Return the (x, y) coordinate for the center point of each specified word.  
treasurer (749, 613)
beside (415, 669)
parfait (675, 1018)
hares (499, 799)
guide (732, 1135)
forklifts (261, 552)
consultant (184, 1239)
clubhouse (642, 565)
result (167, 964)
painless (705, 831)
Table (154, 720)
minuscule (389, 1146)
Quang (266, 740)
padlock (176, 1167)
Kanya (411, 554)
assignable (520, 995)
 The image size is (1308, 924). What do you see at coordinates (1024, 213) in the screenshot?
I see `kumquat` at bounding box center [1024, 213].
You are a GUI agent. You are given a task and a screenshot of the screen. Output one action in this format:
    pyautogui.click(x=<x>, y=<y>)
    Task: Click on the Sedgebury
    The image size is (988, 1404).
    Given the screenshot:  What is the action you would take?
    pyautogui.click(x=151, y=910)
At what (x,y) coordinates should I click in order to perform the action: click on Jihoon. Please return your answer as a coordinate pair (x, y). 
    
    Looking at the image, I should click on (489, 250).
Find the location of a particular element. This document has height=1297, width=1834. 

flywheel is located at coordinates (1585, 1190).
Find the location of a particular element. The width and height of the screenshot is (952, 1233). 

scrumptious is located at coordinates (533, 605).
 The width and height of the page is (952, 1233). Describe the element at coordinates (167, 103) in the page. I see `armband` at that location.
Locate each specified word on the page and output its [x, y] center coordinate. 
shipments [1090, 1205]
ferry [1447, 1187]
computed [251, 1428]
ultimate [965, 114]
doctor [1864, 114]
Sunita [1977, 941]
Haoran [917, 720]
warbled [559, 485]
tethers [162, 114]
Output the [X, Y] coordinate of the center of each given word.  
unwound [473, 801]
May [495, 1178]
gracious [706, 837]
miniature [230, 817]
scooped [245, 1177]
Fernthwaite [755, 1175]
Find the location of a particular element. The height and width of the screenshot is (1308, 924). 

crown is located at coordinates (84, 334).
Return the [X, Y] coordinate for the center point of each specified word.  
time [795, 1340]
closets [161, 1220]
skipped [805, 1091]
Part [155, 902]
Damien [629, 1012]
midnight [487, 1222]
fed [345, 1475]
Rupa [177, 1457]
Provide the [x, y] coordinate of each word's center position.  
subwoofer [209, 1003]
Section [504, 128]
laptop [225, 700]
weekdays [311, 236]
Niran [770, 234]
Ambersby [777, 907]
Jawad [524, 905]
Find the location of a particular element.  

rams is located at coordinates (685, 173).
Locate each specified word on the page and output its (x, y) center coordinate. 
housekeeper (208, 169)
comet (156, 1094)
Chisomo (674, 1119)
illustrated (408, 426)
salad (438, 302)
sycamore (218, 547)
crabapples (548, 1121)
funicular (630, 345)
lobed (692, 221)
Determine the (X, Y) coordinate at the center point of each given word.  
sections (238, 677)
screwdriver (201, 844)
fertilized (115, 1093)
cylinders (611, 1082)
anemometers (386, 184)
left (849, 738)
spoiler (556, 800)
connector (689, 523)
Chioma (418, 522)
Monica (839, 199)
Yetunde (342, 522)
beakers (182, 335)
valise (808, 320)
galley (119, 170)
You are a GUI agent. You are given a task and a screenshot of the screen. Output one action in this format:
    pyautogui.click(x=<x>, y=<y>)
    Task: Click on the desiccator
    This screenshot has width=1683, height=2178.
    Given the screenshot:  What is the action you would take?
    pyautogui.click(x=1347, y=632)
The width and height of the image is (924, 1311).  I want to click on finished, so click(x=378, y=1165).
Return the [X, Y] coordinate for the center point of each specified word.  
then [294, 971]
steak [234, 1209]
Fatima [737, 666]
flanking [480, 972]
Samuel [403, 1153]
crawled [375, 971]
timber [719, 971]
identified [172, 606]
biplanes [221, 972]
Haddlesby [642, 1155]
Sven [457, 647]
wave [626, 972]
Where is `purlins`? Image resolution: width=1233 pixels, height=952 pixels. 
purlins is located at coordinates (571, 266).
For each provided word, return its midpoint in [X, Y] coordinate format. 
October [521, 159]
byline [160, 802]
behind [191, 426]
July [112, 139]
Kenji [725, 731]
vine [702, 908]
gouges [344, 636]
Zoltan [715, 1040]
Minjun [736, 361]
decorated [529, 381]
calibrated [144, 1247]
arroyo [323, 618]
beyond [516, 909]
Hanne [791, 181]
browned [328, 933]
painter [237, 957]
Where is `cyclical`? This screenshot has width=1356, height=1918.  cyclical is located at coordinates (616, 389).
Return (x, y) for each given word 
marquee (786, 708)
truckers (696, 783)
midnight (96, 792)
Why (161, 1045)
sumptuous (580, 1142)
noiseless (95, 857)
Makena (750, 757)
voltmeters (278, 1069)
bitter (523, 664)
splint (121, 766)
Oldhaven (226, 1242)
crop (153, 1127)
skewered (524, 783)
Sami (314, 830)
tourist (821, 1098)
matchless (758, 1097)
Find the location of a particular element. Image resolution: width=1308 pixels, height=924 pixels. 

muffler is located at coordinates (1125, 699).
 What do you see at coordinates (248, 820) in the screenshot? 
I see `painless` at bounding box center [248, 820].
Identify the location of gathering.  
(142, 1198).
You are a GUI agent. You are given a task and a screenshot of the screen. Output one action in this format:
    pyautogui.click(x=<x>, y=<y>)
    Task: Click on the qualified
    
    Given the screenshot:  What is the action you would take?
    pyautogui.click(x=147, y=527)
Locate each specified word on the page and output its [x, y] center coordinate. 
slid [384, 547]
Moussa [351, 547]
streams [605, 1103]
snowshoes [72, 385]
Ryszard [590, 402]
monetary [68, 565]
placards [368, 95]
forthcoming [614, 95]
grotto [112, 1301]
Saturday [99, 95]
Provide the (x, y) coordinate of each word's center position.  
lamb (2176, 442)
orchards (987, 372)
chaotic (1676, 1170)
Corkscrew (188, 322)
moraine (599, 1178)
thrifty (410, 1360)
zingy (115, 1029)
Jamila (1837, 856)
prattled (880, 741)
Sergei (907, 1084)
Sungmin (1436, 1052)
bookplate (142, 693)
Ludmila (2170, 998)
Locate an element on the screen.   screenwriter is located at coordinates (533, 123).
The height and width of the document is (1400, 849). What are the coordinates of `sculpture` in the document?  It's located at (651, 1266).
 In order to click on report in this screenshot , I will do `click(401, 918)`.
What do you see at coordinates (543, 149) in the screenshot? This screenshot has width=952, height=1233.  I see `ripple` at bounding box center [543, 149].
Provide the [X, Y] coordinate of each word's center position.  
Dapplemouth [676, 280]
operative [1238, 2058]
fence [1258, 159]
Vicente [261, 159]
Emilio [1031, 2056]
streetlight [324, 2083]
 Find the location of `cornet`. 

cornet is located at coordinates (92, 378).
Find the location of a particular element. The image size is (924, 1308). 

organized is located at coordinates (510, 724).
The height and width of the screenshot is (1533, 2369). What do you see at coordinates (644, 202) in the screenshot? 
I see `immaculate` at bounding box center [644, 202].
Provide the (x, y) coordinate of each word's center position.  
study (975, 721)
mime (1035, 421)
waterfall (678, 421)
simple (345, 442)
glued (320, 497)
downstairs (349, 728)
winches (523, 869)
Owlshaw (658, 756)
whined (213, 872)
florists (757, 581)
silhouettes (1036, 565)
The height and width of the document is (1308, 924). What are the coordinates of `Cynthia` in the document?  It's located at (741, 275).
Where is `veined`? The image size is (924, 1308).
════════
#### Stated problem
Lay out the rows from the start through the line holding "Kanya (411, 554)", inclusive, as a two-column CSV with the columns request and answer. Give one line for each request, put each value in a single quoted field, and turn any line breaks into spaces.

#### Output of the task
request,answer
"Return the (x, y) coordinate for the center point of each specified word. treasurer","(749, 613)"
"beside","(415, 669)"
"parfait","(675, 1018)"
"hares","(499, 799)"
"guide","(732, 1135)"
"forklifts","(261, 552)"
"consultant","(184, 1239)"
"clubhouse","(642, 565)"
"result","(167, 964)"
"painless","(705, 831)"
"Table","(154, 720)"
"minuscule","(389, 1146)"
"Quang","(266, 740)"
"padlock","(176, 1167)"
"Kanya","(411, 554)"